(DATA RECORDS)

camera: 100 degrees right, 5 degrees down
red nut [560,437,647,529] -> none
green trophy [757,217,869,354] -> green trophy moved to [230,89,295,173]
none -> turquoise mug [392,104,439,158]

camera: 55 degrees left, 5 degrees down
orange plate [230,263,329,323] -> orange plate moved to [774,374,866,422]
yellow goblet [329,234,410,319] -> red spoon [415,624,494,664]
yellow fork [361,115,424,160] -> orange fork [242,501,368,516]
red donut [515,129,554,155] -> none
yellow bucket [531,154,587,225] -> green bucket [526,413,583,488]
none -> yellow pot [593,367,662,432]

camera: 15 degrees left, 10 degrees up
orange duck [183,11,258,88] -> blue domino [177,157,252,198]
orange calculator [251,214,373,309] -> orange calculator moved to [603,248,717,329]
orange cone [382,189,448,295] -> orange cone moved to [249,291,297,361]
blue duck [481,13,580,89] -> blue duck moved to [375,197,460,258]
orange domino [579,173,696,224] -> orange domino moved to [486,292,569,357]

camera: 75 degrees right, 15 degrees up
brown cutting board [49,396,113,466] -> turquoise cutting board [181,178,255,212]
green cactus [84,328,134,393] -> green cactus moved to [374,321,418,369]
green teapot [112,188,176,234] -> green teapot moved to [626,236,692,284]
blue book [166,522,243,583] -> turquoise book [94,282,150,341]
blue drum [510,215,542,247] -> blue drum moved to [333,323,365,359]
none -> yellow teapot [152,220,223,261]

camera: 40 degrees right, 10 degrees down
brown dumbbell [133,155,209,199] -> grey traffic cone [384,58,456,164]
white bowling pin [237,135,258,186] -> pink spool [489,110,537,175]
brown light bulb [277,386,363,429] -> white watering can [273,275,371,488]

(End DATA RECORDS)

WHAT TO DO>
Return only the number of lines in the preceding records that contain the string "green".

SOLUTION FOR THIS TASK>
4